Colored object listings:
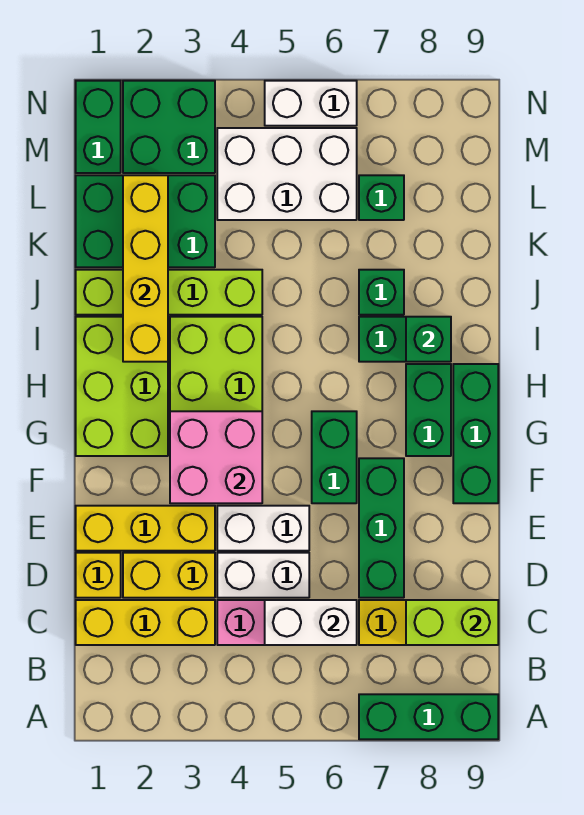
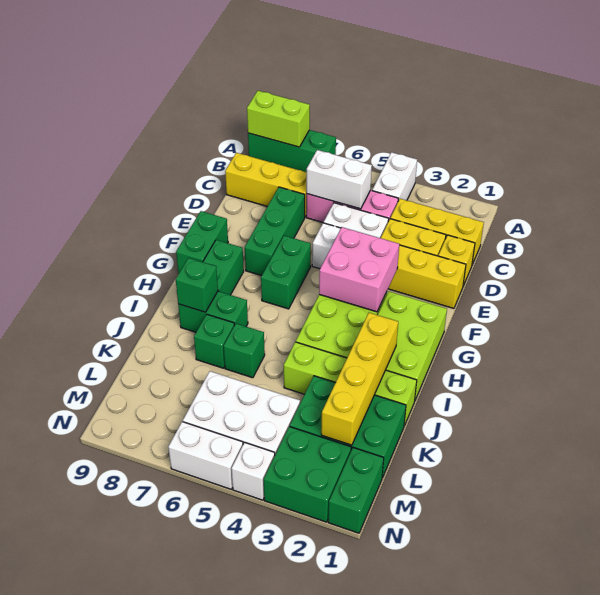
none -> white brick A4:B4 level 1
lime brick C8:C9 level 2 -> lime brick A8:A9 level 2
green brick F9:H9 level 1 -> green brick F9:G9 level 1
green brick L7 level 1 -> green brick J6 level 1
none -> white brick N4 level 1

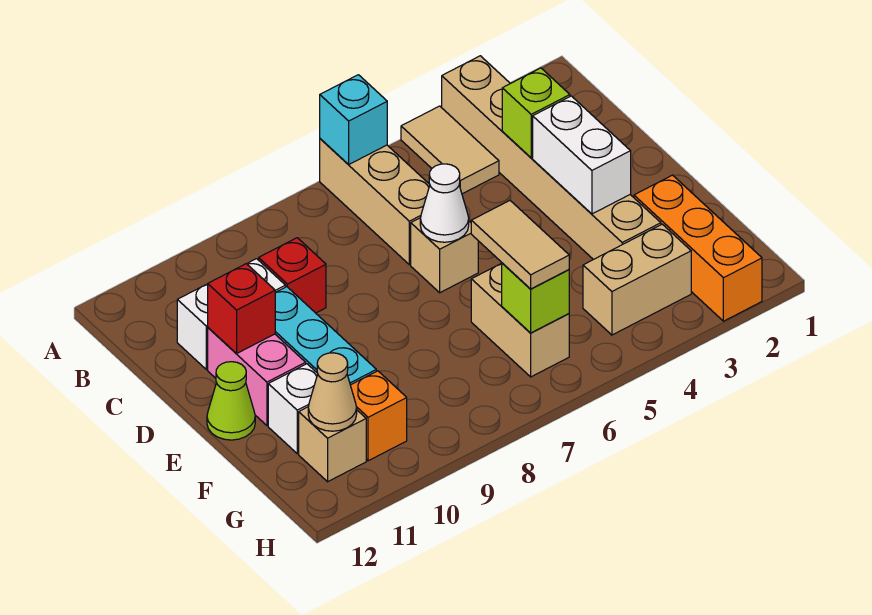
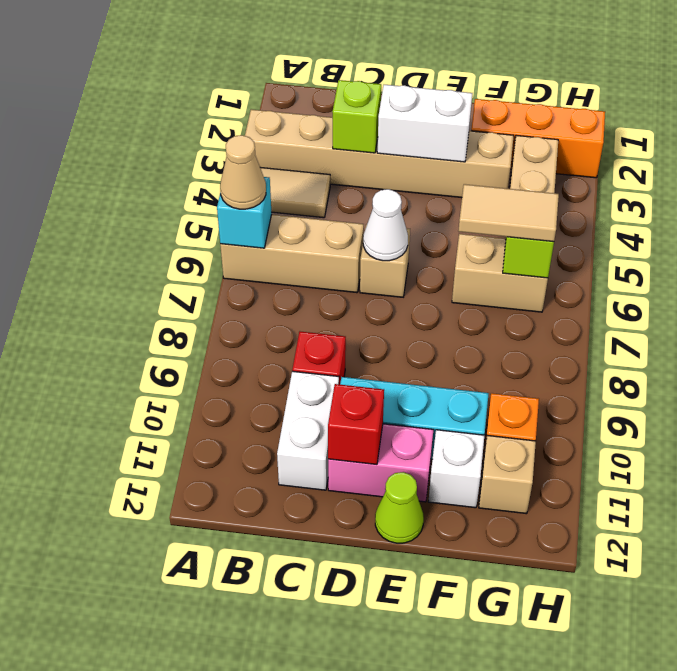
tan cone G11 level 2 -> tan cone A6 level 3

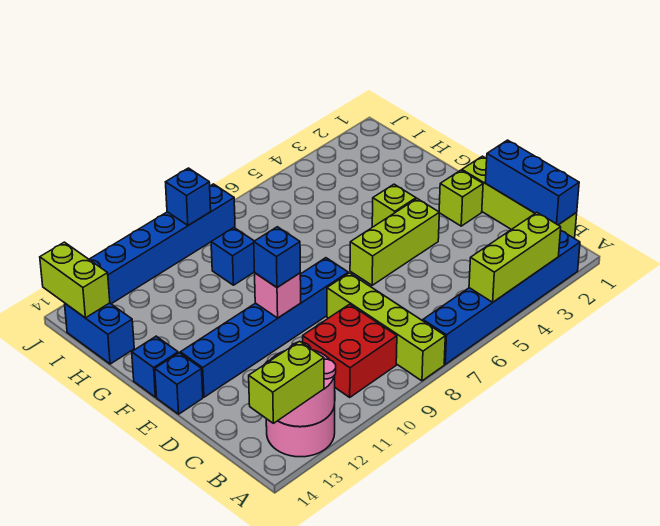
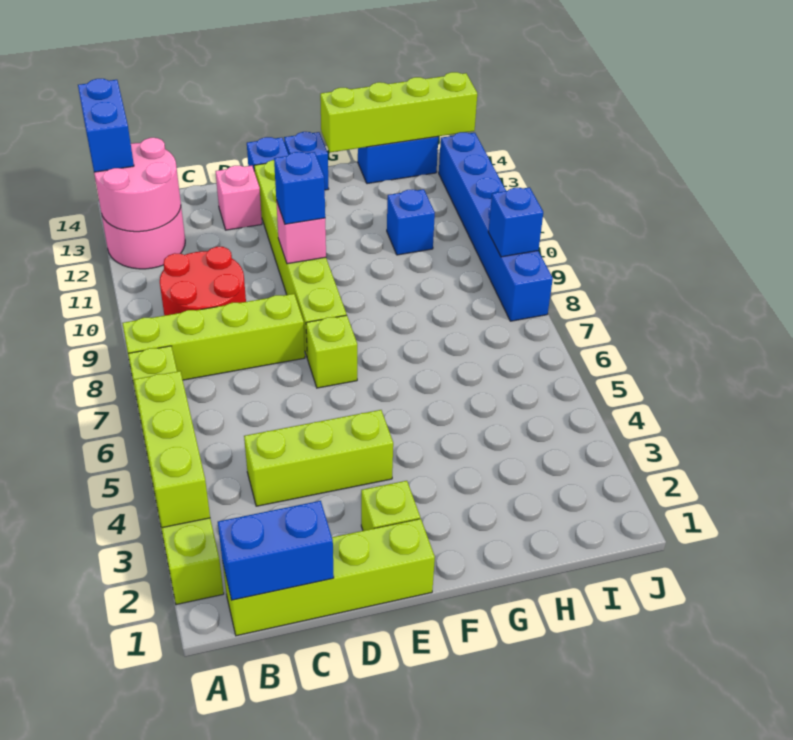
blue brick A2:A7 level 1 -> lime brick A2:A7 level 1
lime brick A13:A14 level 3 -> blue brick A13:A14 level 3
blue brick B1:D1 level 2 -> blue brick B1:C1 level 2
red brick B9:C10 level 1 -> red round brick B9:C10 level 1
none -> pink brick D13 level 1
lime brick E4:E6 level 1 -> lime brick C4:E4 level 1
blue brick E8:E13 level 1 -> lime brick E8:E13 level 1
lime brick F4 level 1 -> lime brick E7 level 1
blue brick H9 level 1 -> blue brick H11 level 1
lime brick I14:J14 level 2 -> lime brick G14:J14 level 2

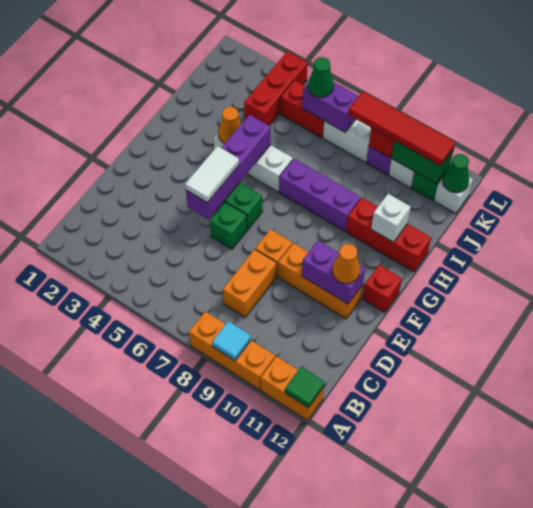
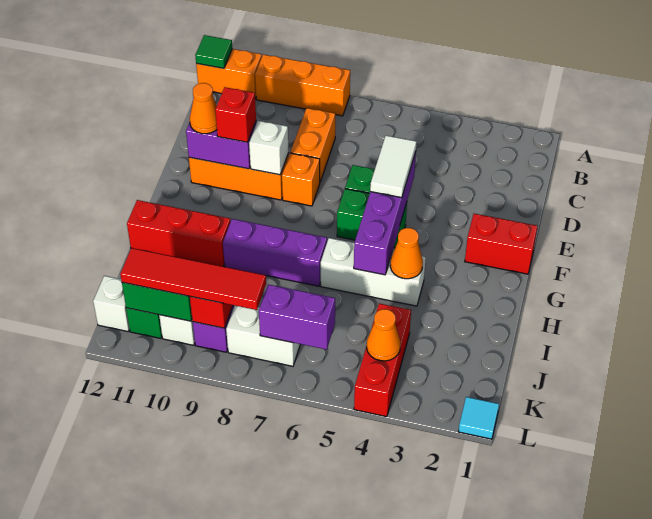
cyan tile A9 level 2 -> cyan tile L1 level 1
red brick F12 level 1 -> red brick E10 level 3
white brick H11 level 2 -> white brick E9 level 2
none -> orange cone K4 level 2
red brick K5:K6 level 1 -> red brick F1:F2 level 1
green cone K6 level 3 -> none
green cone K12 level 2 -> none

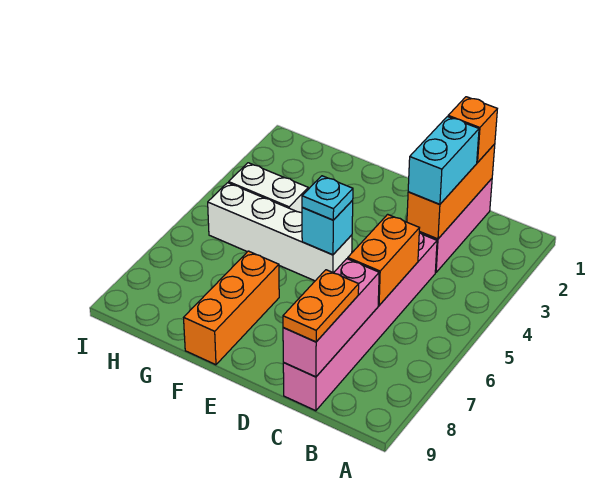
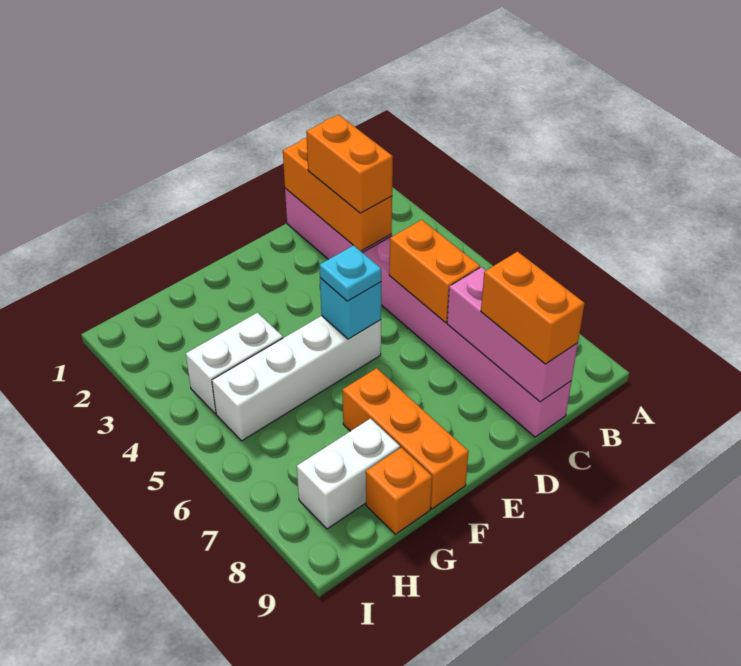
orange brick C1 level 3 -> orange brick G9 level 1
cyan brick C2:C3 level 3 -> orange brick C2:C3 level 3
orange plate C8:C9 level 3 -> orange brick C8:C9 level 3
none -> white brick G8:H8 level 1

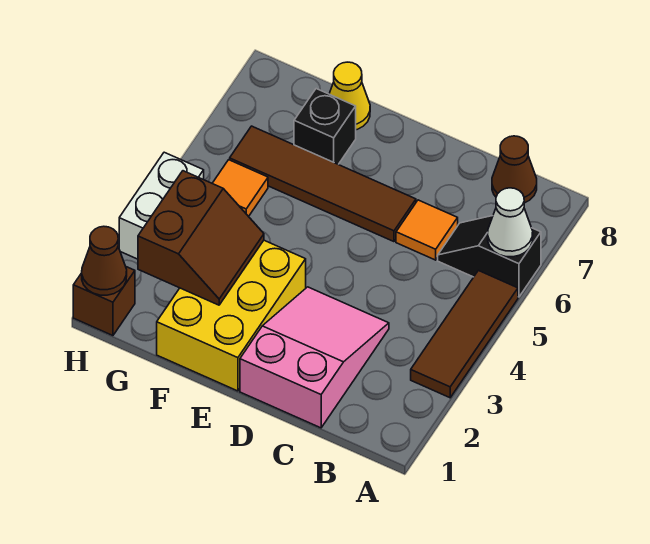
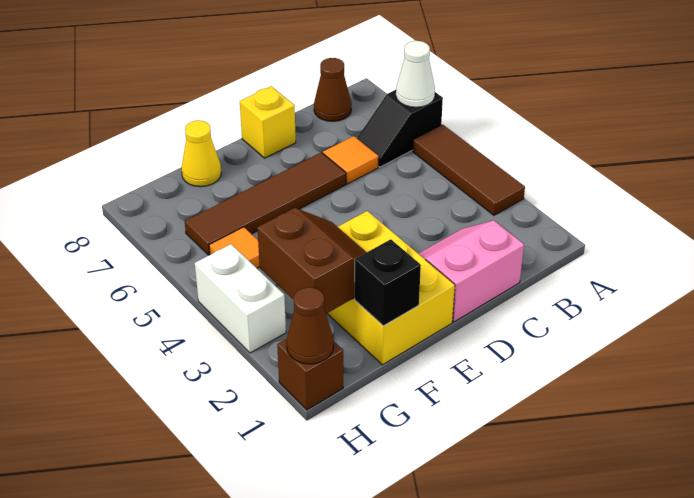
pink slope C1:D3 level 1 top 1 -> pink slope C1:D2 level 1 top 1
none -> yellow brick D8 level 1
black brick F7 level 1 -> black brick F1 level 2

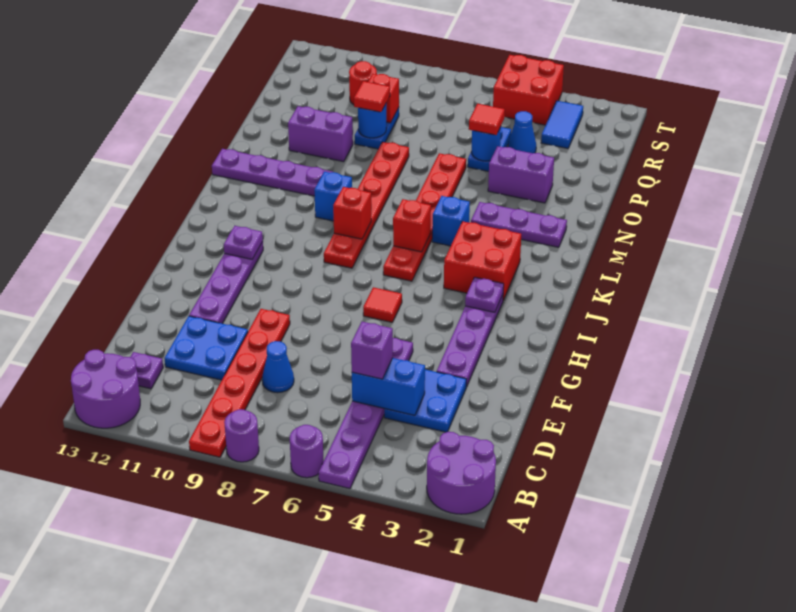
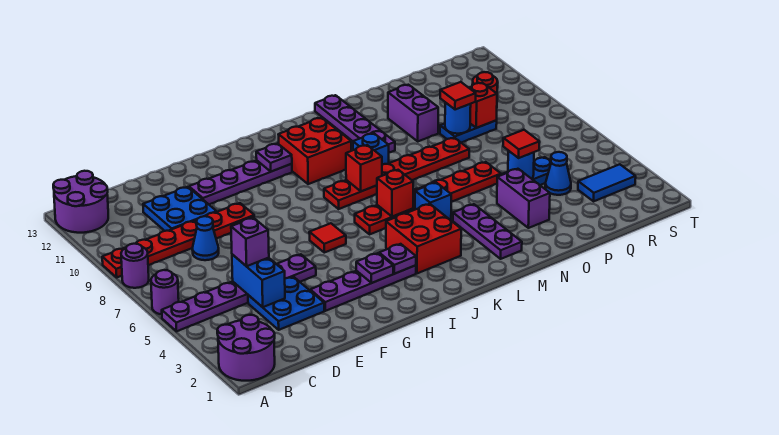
purple plate C12 level 1 -> purple plate H3 level 2
red brick S4:T5 level 1 -> red brick J10:K11 level 1

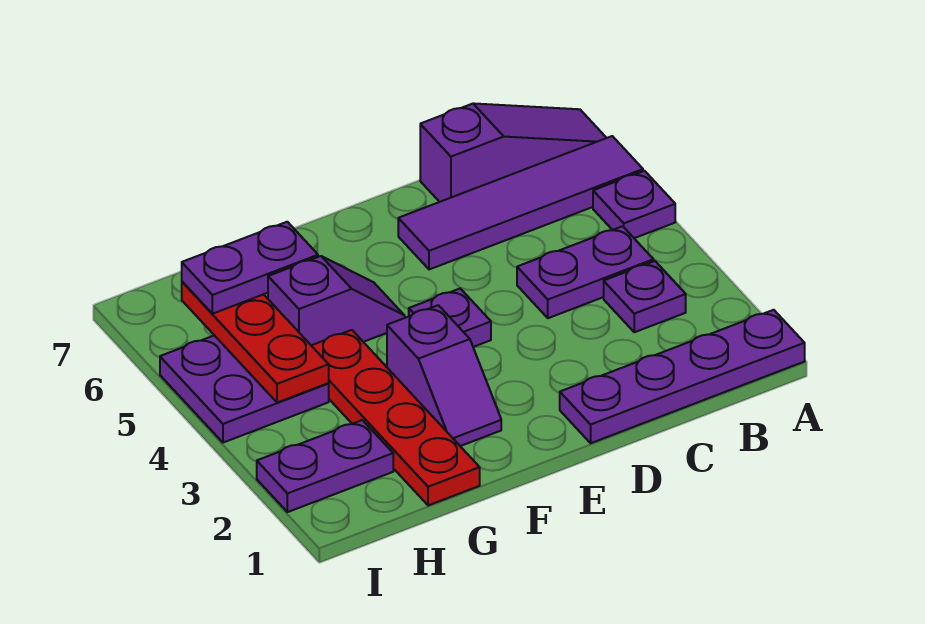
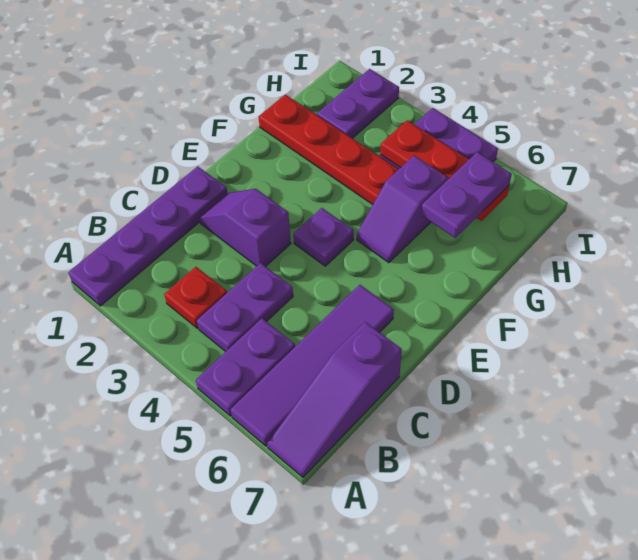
purple plate A5 level 1 -> purple plate A5:B5 level 1
purple plate B3 level 1 -> red plate B3 level 1
purple slope F2:F3 level 1 top 3 -> purple slope D2:D3 level 1 top 3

## REQUIRED ACTION
The entries should be reproduced word for word, pictures omitted.

## RESULT FOR THIS TASK
none -> white brick A4:B4 level 1
lime brick C8:C9 level 2 -> lime brick A8:A9 level 2
green brick F9:H9 level 1 -> green brick F9:G9 level 1
green brick L7 level 1 -> green brick J6 level 1
none -> white brick N4 level 1

tan cone G11 level 2 -> tan cone A6 level 3

blue brick A2:A7 level 1 -> lime brick A2:A7 level 1
lime brick A13:A14 level 3 -> blue brick A13:A14 level 3
blue brick B1:D1 level 2 -> blue brick B1:C1 level 2
red brick B9:C10 level 1 -> red round brick B9:C10 level 1
none -> pink brick D13 level 1
lime brick E4:E6 level 1 -> lime brick C4:E4 level 1
blue brick E8:E13 level 1 -> lime brick E8:E13 level 1
lime brick F4 level 1 -> lime brick E7 level 1
blue brick H9 level 1 -> blue brick H11 level 1
lime brick I14:J14 level 2 -> lime brick G14:J14 level 2

cyan tile A9 level 2 -> cyan tile L1 level 1
red brick F12 level 1 -> red brick E10 level 3
white brick H11 level 2 -> white brick E9 level 2
none -> orange cone K4 level 2
red brick K5:K6 level 1 -> red brick F1:F2 level 1
green cone K6 level 3 -> none
green cone K12 level 2 -> none

orange brick C1 level 3 -> orange brick G9 level 1
cyan brick C2:C3 level 3 -> orange brick C2:C3 level 3
orange plate C8:C9 level 3 -> orange brick C8:C9 level 3
none -> white brick G8:H8 level 1

pink slope C1:D3 level 1 top 1 -> pink slope C1:D2 level 1 top 1
none -> yellow brick D8 level 1
black brick F7 level 1 -> black brick F1 level 2

purple plate C12 level 1 -> purple plate H3 level 2
red brick S4:T5 level 1 -> red brick J10:K11 level 1

purple plate A5 level 1 -> purple plate A5:B5 level 1
purple plate B3 level 1 -> red plate B3 level 1
purple slope F2:F3 level 1 top 3 -> purple slope D2:D3 level 1 top 3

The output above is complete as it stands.